## PROBLEM
Go through the entries below. Copy out every line that contains "blue".

## INFORMATION GIVEN
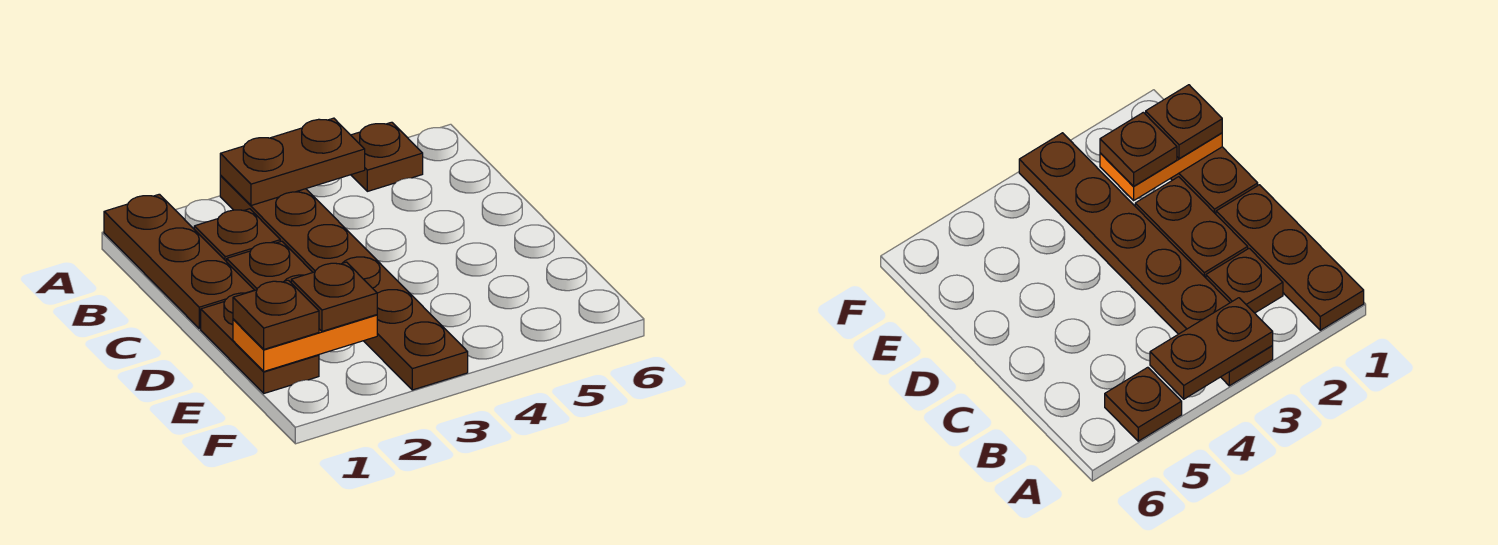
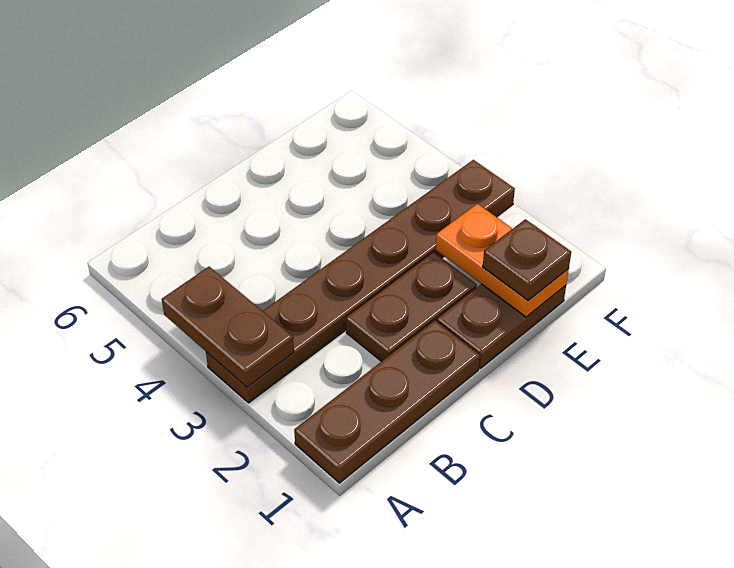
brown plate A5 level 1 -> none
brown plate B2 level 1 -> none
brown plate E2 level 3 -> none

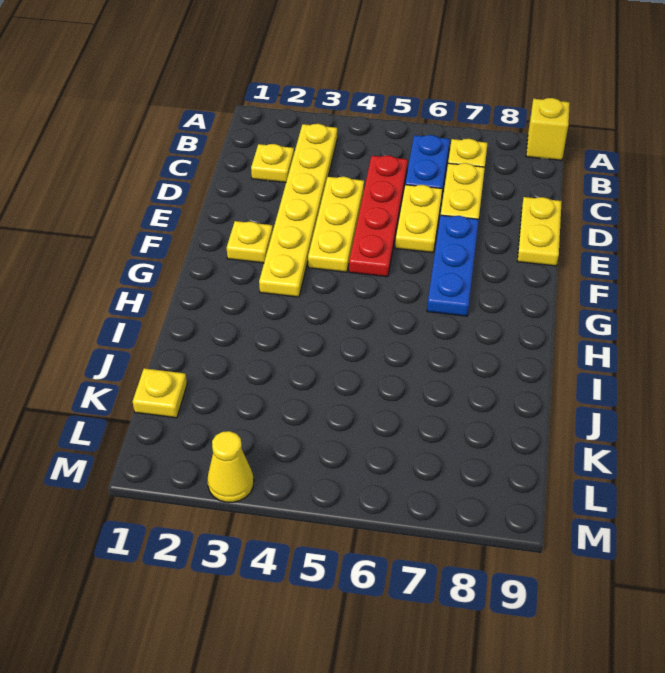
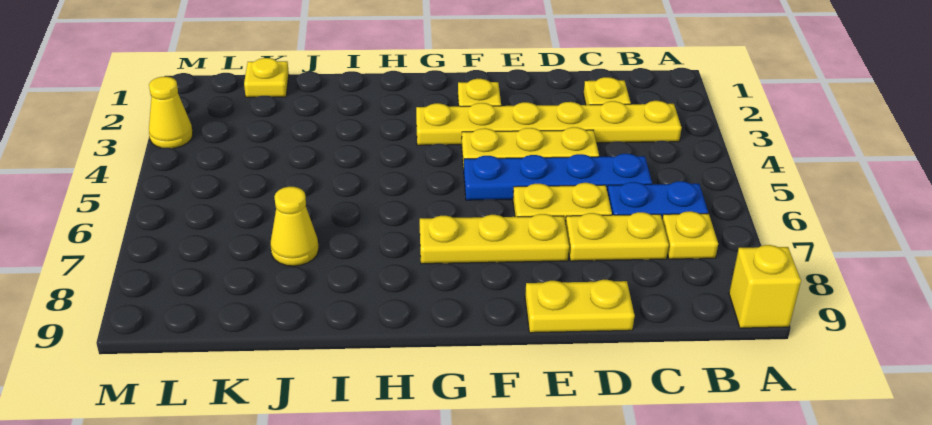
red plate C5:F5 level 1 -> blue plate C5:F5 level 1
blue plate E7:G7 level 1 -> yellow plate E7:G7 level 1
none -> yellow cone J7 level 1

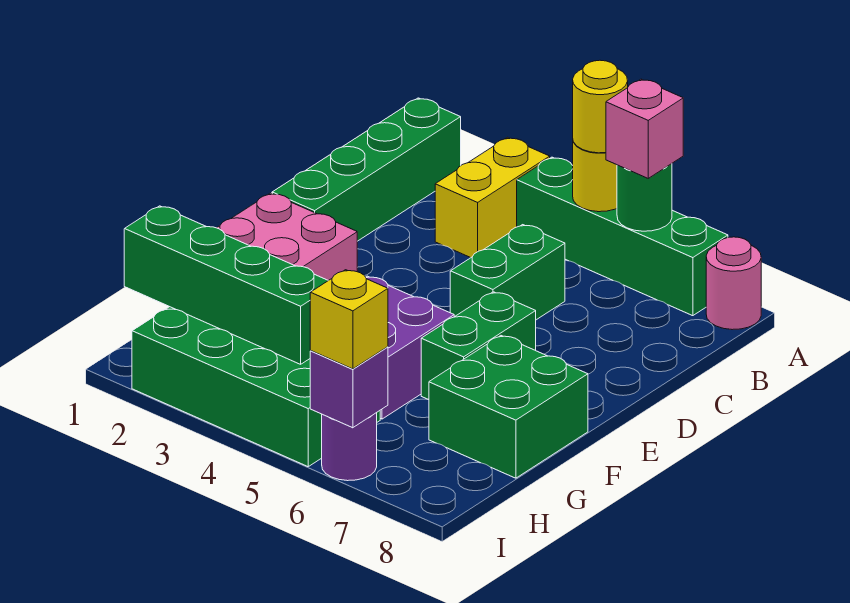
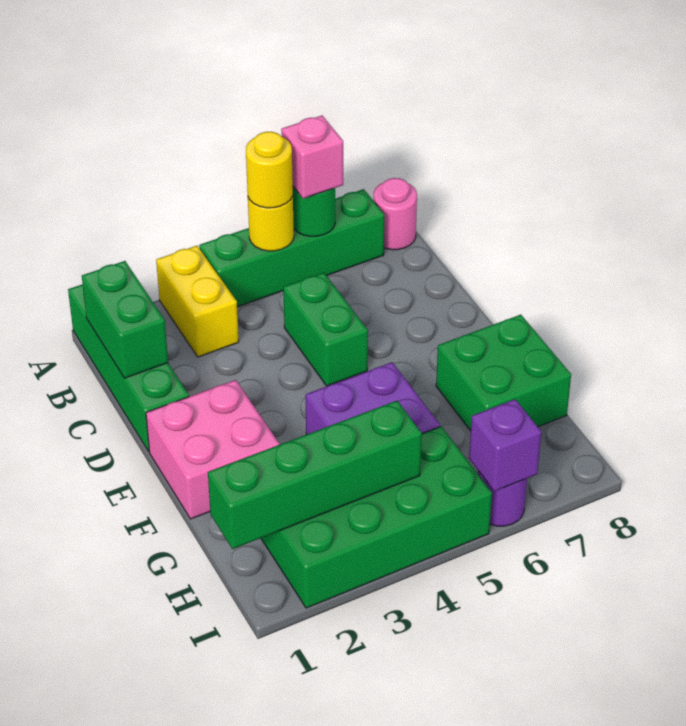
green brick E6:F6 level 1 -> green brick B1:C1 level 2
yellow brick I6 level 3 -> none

==

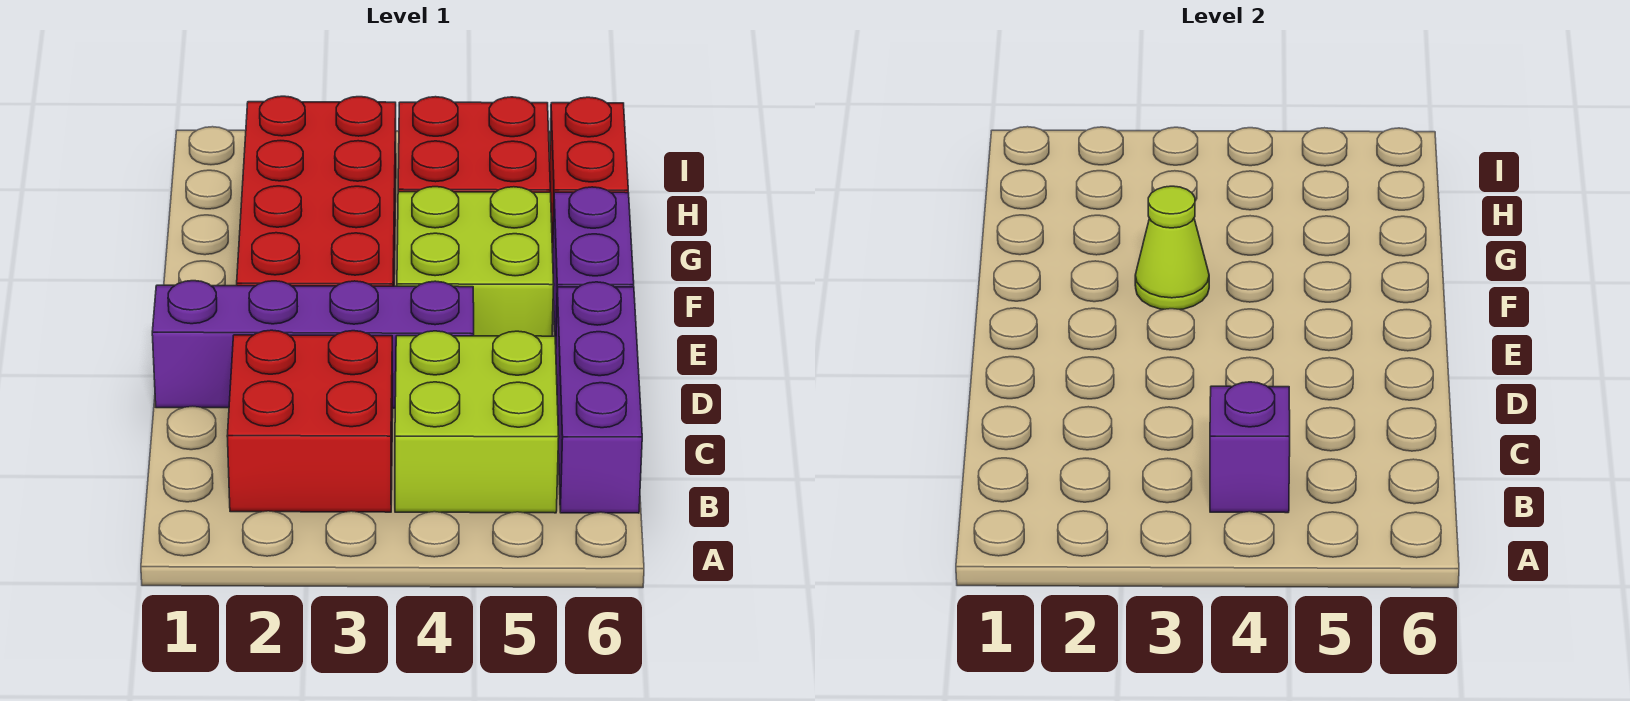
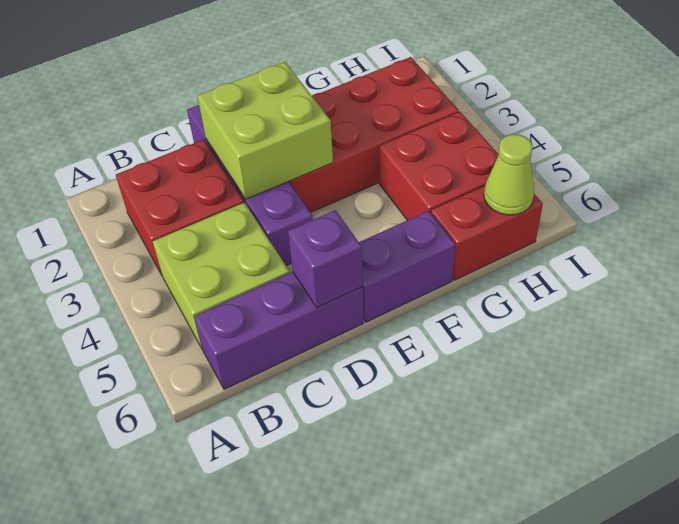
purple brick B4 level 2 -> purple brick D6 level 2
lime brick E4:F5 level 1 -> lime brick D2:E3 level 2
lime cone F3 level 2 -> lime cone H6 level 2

## WORKED SOLUTION
red plate C5:F5 level 1 -> blue plate C5:F5 level 1
blue plate E7:G7 level 1 -> yellow plate E7:G7 level 1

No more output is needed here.